BEGIN Source material
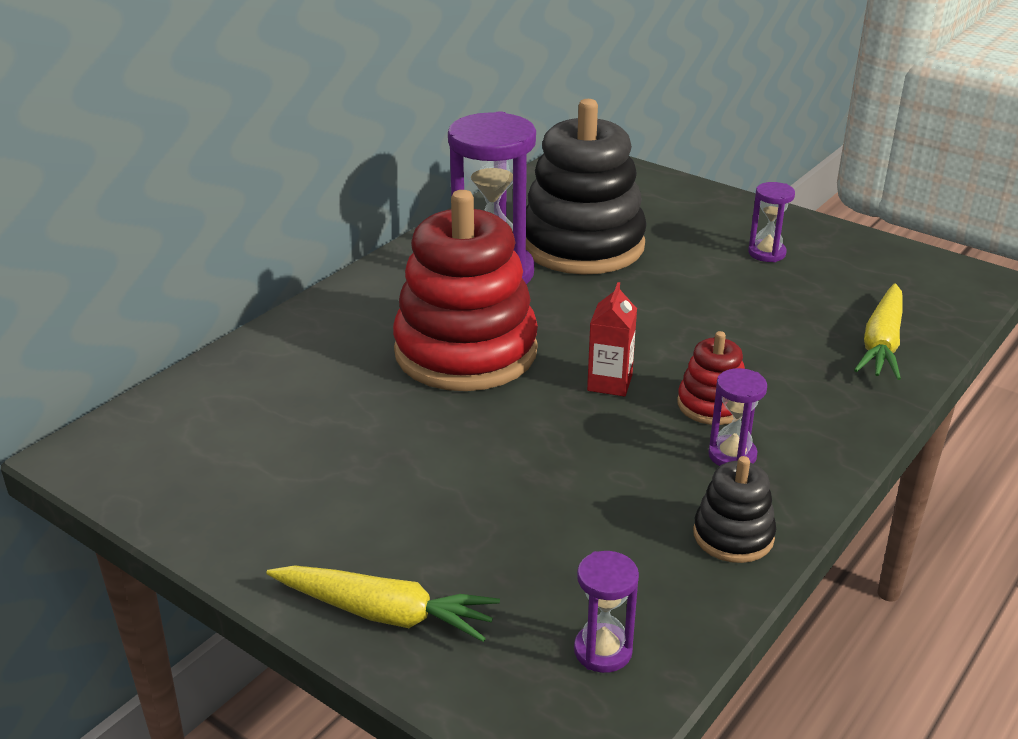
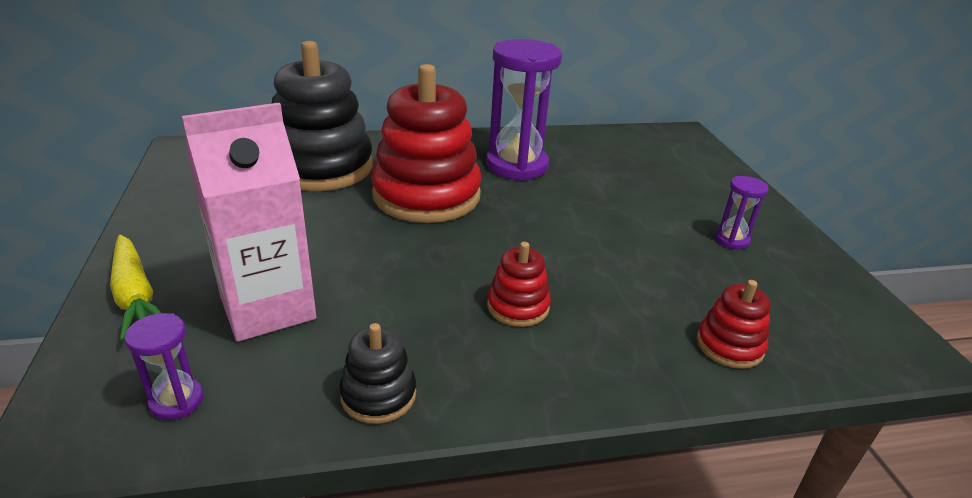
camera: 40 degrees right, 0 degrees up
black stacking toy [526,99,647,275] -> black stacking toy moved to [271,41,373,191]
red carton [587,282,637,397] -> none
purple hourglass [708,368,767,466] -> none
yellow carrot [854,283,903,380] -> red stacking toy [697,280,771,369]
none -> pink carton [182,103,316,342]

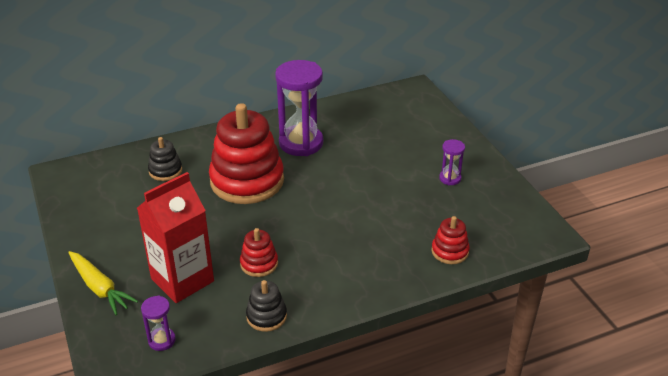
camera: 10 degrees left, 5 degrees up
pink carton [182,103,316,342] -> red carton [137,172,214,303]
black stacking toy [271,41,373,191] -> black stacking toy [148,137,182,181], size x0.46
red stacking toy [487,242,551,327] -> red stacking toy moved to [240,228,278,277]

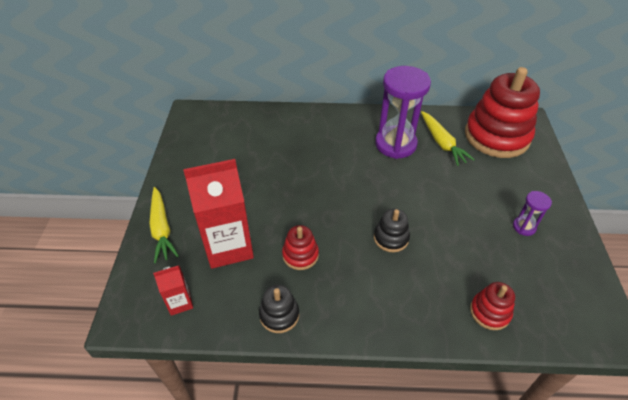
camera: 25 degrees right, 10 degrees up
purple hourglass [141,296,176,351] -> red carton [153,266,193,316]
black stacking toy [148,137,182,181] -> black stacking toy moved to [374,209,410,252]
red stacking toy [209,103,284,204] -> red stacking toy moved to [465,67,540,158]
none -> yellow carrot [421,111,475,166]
END Source material
BEGIN Source material
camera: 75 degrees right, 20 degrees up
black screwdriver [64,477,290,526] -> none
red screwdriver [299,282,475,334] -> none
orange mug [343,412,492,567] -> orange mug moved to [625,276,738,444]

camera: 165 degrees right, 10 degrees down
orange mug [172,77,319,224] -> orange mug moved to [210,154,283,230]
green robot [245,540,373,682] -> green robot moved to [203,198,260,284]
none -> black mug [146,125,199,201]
END Source material
BEGIN Source material
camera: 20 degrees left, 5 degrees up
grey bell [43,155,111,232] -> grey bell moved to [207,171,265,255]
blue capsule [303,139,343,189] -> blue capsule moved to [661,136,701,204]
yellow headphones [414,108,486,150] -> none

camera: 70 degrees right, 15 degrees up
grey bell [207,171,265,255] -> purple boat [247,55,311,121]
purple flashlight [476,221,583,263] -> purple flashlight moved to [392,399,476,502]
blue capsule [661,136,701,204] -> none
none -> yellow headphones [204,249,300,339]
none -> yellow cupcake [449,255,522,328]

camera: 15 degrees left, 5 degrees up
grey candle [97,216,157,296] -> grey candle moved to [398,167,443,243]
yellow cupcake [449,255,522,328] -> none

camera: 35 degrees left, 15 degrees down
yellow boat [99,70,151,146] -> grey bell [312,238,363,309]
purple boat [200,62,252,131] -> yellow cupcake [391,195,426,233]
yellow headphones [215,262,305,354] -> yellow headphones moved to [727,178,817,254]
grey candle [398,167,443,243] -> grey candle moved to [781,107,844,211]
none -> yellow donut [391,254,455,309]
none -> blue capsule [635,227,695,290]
END Source material
Leaving out the pictures, please output the lines in the entries above from the one with "camera: 40 degrees right, 0 degrees up" through the one with "none -> yellow carrot [421,111,475,166]", exactly as they are.

• **Result**
camera: 40 degrees right, 0 degrees up
black stacking toy [526,99,647,275] -> black stacking toy moved to [271,41,373,191]
red carton [587,282,637,397] -> none
purple hourglass [708,368,767,466] -> none
yellow carrot [854,283,903,380] -> red stacking toy [697,280,771,369]
none -> pink carton [182,103,316,342]

camera: 10 degrees left, 5 degrees up
pink carton [182,103,316,342] -> red carton [137,172,214,303]
black stacking toy [271,41,373,191] -> black stacking toy [148,137,182,181], size x0.46
red stacking toy [487,242,551,327] -> red stacking toy moved to [240,228,278,277]

camera: 25 degrees right, 10 degrees up
purple hourglass [141,296,176,351] -> red carton [153,266,193,316]
black stacking toy [148,137,182,181] -> black stacking toy moved to [374,209,410,252]
red stacking toy [209,103,284,204] -> red stacking toy moved to [465,67,540,158]
none -> yellow carrot [421,111,475,166]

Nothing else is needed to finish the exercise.